EXERCISE GOAL:
Convert the lines from the one containing "This screenshot has height=540, width=960." to the one containing "coordinates (587, 290)." into a JSON list of strings, one string per line, omitting blank lines.

Excerpts from spatial question data
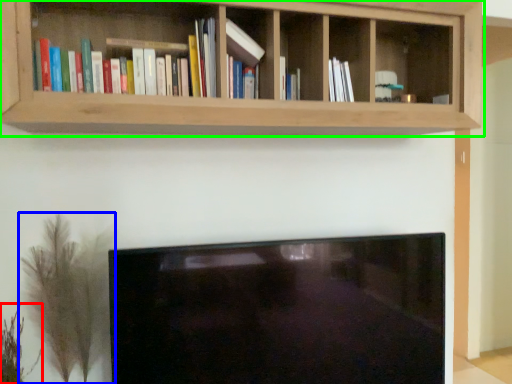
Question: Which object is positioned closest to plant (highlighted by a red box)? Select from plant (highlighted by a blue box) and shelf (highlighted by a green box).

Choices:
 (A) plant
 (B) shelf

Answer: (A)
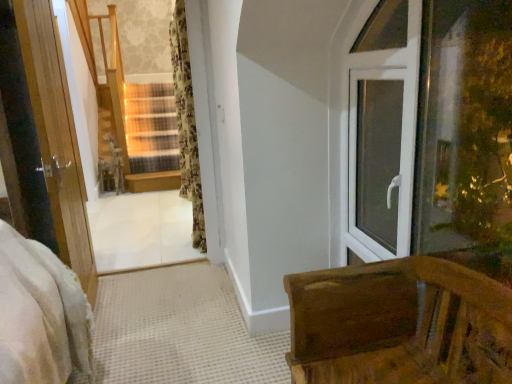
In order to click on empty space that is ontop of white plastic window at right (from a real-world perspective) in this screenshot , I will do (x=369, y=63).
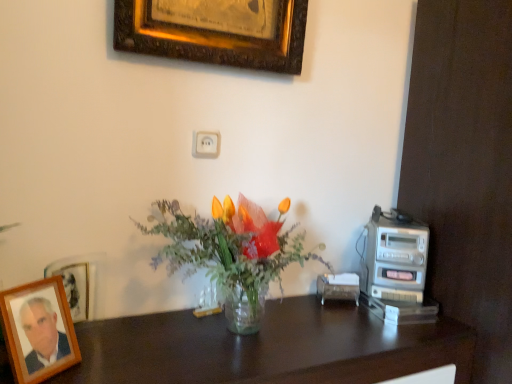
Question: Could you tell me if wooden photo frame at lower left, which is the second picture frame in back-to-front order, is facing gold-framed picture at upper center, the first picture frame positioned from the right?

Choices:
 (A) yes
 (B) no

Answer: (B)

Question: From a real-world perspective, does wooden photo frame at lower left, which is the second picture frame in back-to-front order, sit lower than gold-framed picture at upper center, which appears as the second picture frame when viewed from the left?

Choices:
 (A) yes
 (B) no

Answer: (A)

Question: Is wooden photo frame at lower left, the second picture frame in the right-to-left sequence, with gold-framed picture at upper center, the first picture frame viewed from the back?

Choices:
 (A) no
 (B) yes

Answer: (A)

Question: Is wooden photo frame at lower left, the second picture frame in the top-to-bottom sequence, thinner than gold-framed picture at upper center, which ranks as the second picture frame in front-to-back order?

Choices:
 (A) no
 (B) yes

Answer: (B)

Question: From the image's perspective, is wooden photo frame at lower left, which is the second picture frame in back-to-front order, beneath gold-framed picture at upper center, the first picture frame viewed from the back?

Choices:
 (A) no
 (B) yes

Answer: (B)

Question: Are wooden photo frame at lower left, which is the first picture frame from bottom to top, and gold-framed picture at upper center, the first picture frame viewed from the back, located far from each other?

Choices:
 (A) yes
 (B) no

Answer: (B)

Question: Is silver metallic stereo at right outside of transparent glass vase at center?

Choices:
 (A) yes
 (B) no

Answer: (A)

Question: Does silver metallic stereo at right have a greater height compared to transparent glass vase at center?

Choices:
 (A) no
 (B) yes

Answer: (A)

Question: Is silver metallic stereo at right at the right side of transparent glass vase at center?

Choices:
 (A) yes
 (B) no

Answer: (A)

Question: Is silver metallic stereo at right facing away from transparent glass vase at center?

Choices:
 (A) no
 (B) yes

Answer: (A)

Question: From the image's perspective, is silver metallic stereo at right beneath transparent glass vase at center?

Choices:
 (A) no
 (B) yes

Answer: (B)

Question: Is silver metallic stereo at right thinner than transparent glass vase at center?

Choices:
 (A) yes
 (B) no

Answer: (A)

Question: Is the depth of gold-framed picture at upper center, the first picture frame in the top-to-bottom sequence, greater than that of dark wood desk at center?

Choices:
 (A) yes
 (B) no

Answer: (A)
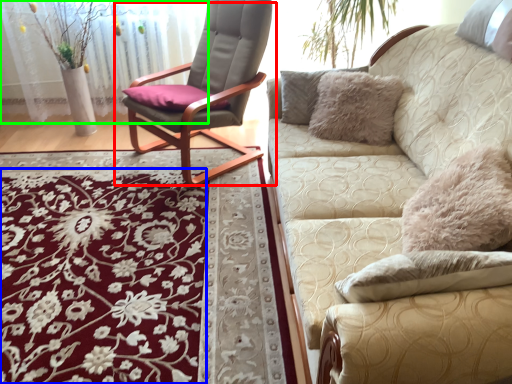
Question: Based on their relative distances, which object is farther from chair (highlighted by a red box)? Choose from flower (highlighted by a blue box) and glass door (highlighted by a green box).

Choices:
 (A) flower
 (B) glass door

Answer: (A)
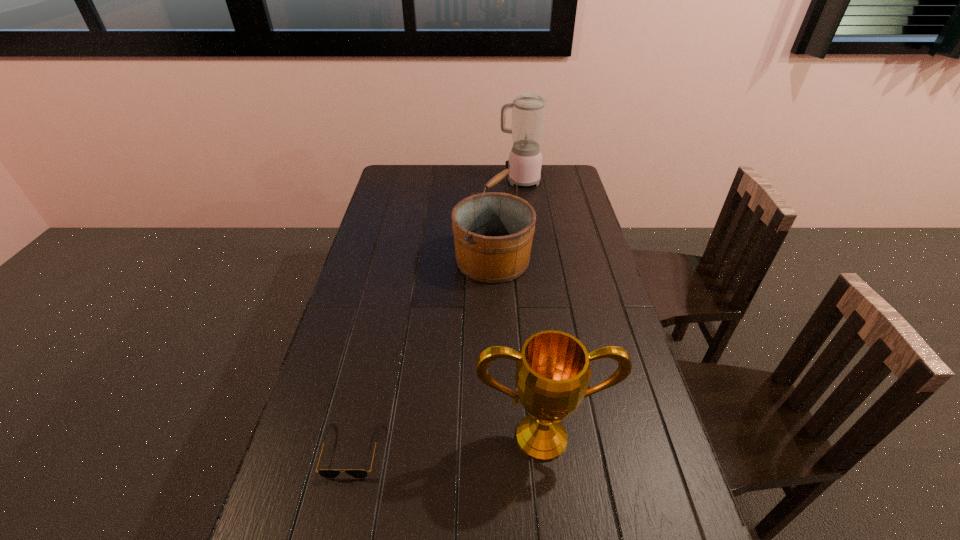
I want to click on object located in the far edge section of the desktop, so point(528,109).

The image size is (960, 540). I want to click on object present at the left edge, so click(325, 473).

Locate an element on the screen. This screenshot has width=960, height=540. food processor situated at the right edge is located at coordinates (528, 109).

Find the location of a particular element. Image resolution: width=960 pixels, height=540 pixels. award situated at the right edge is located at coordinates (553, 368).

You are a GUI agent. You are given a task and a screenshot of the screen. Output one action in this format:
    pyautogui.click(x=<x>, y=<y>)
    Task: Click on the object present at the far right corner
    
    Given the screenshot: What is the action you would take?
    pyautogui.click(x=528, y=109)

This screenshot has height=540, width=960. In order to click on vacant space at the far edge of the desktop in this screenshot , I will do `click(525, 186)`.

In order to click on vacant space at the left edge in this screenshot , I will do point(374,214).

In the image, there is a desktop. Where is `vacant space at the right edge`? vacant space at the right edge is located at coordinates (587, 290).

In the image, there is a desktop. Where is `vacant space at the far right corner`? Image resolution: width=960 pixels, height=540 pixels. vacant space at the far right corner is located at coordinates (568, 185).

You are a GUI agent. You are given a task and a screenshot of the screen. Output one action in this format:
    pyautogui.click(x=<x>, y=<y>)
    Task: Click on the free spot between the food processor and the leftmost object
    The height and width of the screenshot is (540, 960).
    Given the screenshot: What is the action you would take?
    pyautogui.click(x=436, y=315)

* * *

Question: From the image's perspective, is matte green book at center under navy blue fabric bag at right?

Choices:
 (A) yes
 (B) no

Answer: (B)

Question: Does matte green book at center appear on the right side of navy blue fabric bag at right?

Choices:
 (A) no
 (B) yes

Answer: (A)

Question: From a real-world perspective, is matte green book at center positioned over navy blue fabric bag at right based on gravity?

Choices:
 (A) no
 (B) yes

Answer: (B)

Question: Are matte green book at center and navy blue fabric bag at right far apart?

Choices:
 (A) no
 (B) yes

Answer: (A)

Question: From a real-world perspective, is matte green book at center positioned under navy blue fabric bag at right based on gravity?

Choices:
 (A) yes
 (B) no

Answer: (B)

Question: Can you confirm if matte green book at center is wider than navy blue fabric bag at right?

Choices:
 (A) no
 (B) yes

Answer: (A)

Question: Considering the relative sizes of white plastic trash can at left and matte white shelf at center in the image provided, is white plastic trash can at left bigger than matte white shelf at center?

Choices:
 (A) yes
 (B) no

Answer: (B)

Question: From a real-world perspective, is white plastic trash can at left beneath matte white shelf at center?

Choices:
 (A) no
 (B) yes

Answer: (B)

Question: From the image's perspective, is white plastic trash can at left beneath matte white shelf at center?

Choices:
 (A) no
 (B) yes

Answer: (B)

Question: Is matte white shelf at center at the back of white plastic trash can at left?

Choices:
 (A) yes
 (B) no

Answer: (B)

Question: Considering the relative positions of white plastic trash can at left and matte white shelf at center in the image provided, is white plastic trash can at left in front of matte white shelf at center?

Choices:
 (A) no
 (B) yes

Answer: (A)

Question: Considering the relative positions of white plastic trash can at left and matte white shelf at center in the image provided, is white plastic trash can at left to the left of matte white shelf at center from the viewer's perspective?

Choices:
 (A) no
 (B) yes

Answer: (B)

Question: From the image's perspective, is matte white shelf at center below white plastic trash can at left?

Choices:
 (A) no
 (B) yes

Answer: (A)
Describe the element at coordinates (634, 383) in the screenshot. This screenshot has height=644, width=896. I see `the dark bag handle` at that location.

THE ANSWER:
[
  "This screenshot has height=540, width=960. In order to click on vacant space at the far edge of the desktop in this screenshot , I will do `click(525, 186)`.",
  "In order to click on vacant space at the left edge in this screenshot , I will do point(374,214).",
  "In the image, there is a desktop. Where is `vacant space at the right edge`? vacant space at the right edge is located at coordinates (587, 290)."
]